:: What you should do ::
Where the string "rectangle" appears in a line of the data, show that line.

:: Data excerpts ::

--- START ---

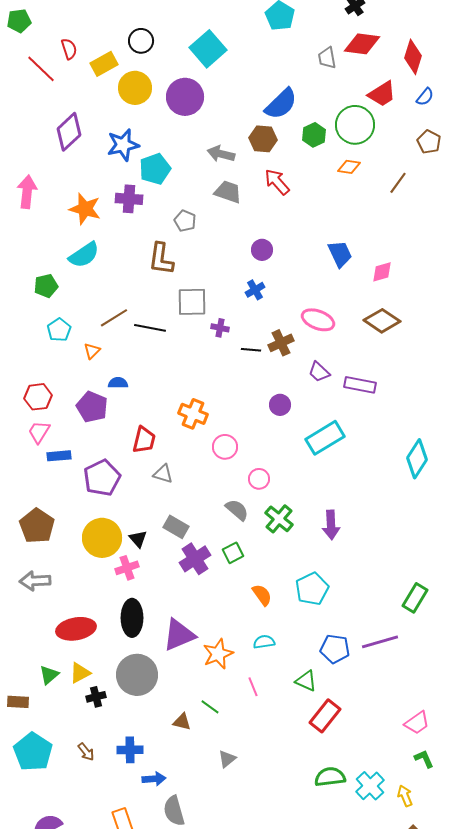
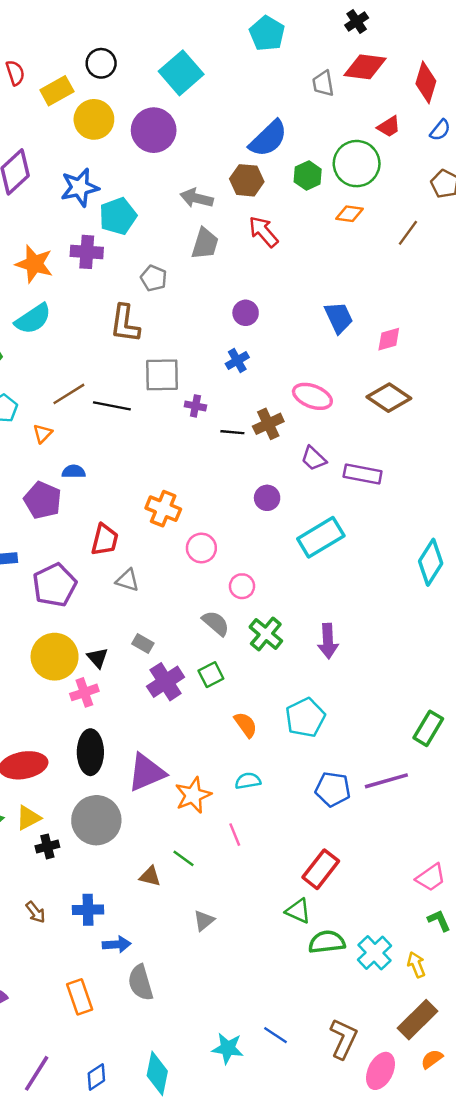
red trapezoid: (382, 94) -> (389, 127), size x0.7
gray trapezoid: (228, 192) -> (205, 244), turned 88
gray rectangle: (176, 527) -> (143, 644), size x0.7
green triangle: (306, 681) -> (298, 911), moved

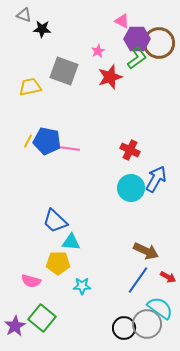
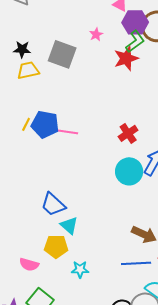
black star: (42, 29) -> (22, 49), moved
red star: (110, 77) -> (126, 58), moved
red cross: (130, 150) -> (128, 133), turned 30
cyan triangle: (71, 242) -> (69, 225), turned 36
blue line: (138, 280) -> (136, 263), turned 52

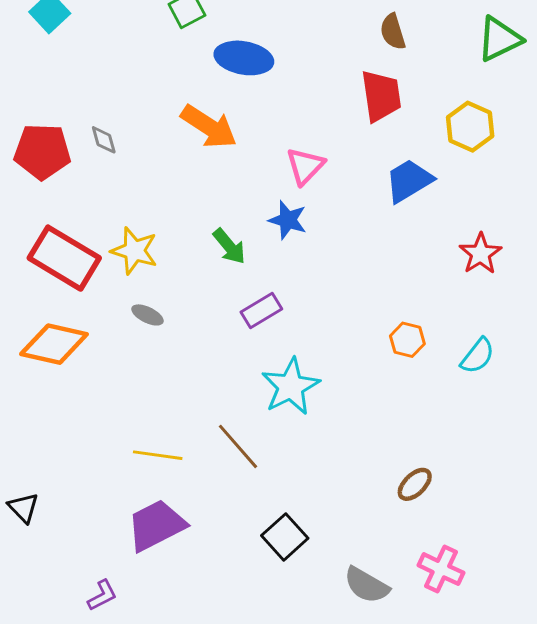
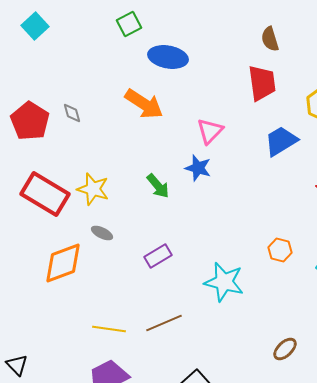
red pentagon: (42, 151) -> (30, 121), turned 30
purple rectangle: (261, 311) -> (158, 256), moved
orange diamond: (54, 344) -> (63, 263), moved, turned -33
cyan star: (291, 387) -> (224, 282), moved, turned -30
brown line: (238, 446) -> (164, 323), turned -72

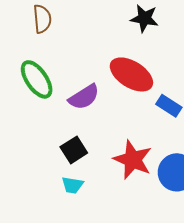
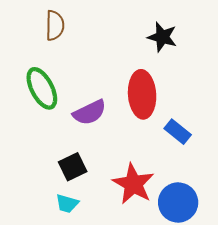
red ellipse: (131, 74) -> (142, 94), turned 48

--- END ---

:: Answer for the task ::
gray rectangle: (176, 527) -> (143, 644), size x0.7
purple rectangle: (261, 311) -> (158, 256), moved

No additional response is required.